Pictures aside, repeat the listing below exactly.
-------- The data --------
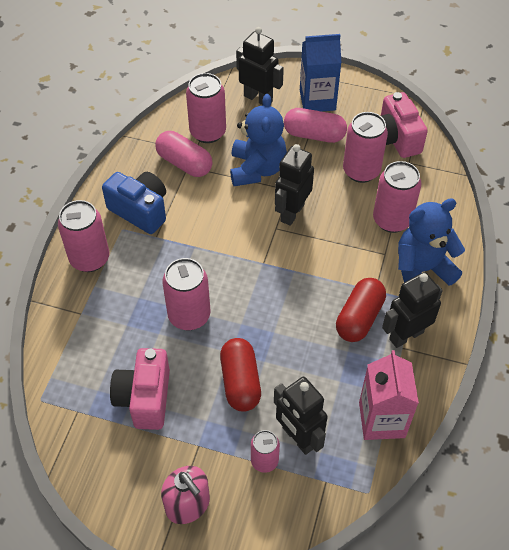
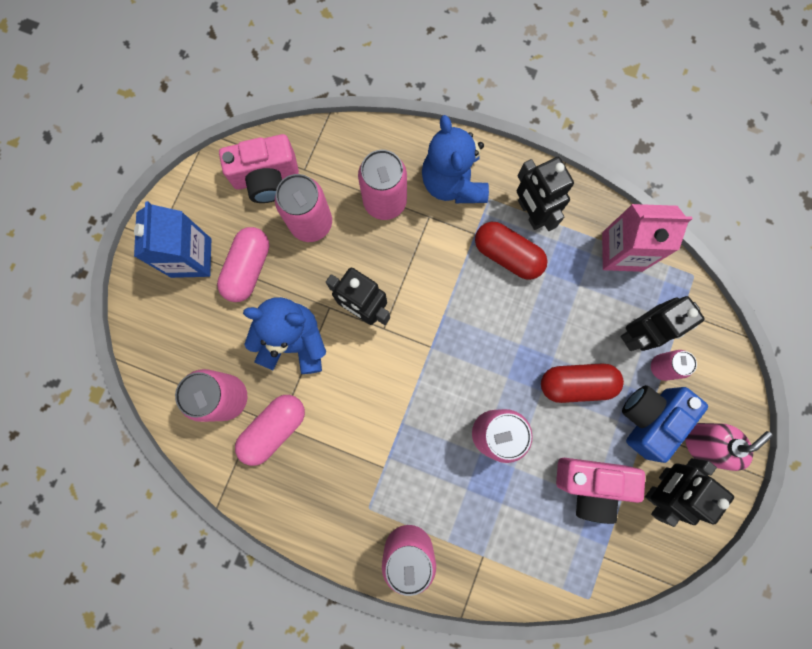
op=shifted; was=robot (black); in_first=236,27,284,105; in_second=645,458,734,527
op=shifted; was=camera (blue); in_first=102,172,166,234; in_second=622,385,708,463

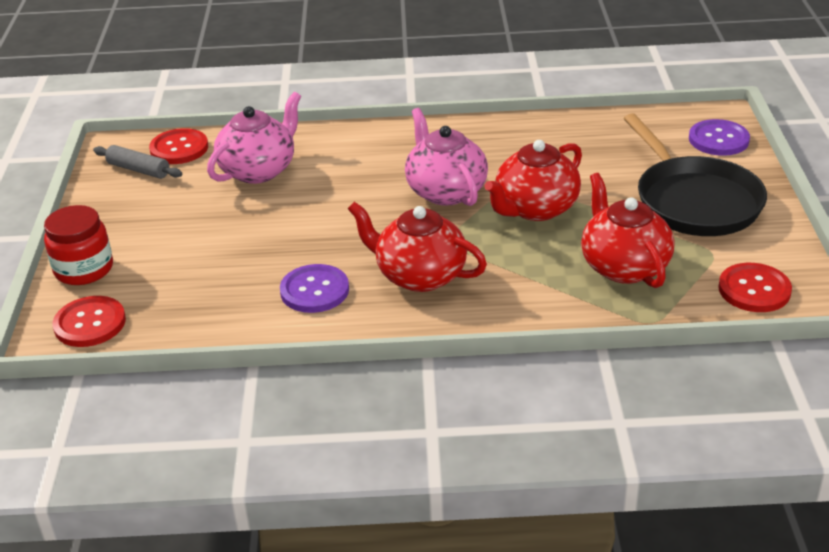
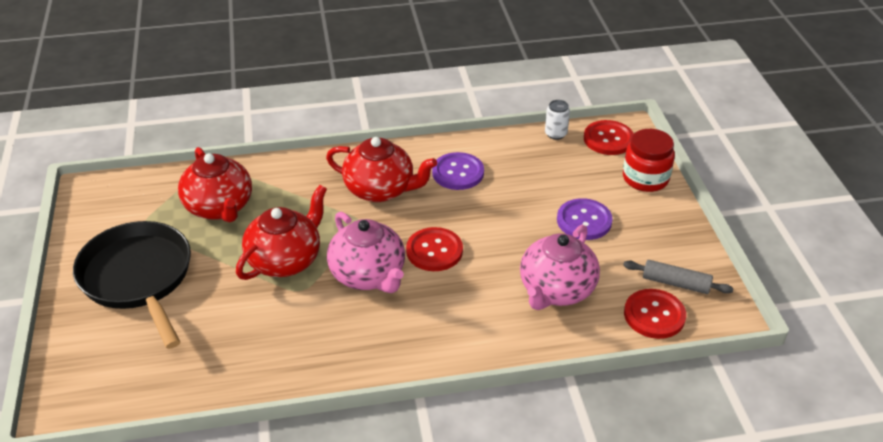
op=shifted; was=button (purple); in_first=689,119,750,156; in_second=557,198,613,240
op=shifted; was=button (red); in_first=718,263,792,312; in_second=406,227,463,271
op=new; now=can (white); in_second=545,100,570,140

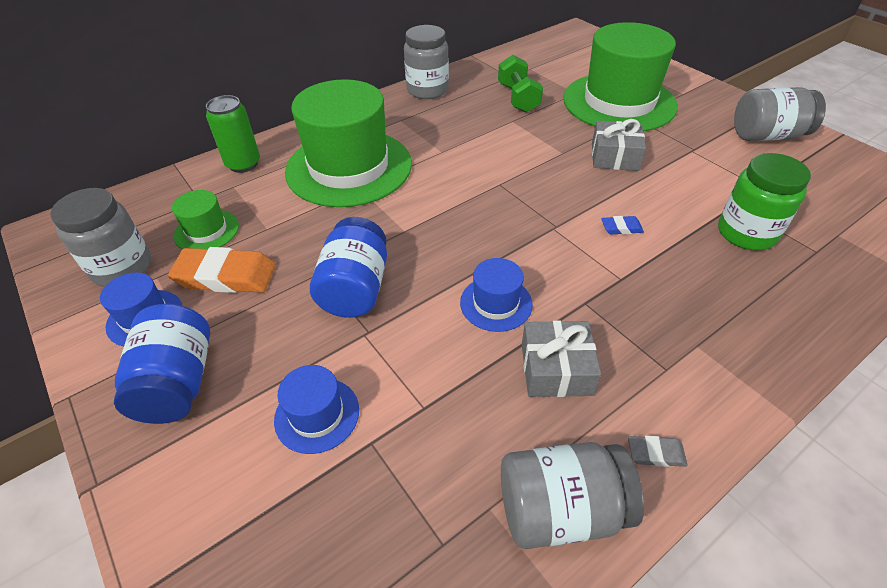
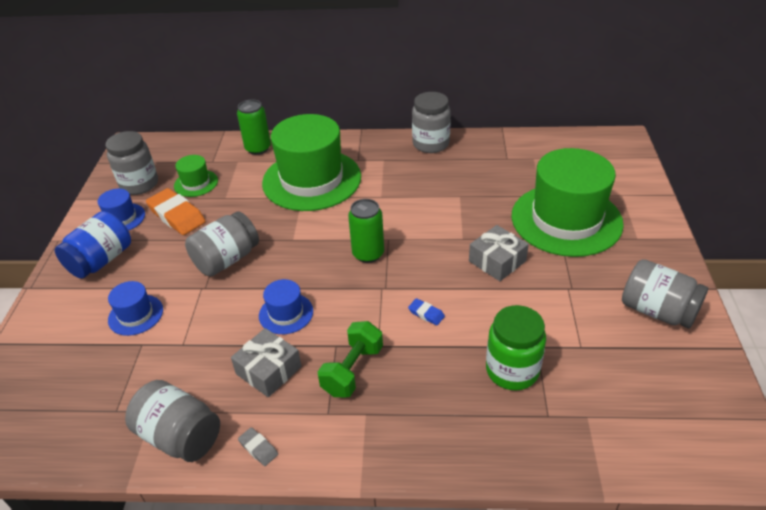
op=shifted; was=dumbbell (green); in_first=498,55,543,113; in_second=318,321,383,398
op=repainted; was=jar (blue); now=jar (grey); in_first=310,217,387,318; in_second=185,212,259,276
op=new; now=can (green); in_second=348,199,384,263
--------
Solution for this task:
op=shifted; was=robot (black); in_first=236,27,284,105; in_second=645,458,734,527
op=shifted; was=camera (blue); in_first=102,172,166,234; in_second=622,385,708,463

op=shifted; was=button (purple); in_first=689,119,750,156; in_second=557,198,613,240
op=shifted; was=button (red); in_first=718,263,792,312; in_second=406,227,463,271
op=new; now=can (white); in_second=545,100,570,140

op=shifted; was=dumbbell (green); in_first=498,55,543,113; in_second=318,321,383,398
op=repainted; was=jar (blue); now=jar (grey); in_first=310,217,387,318; in_second=185,212,259,276
op=new; now=can (green); in_second=348,199,384,263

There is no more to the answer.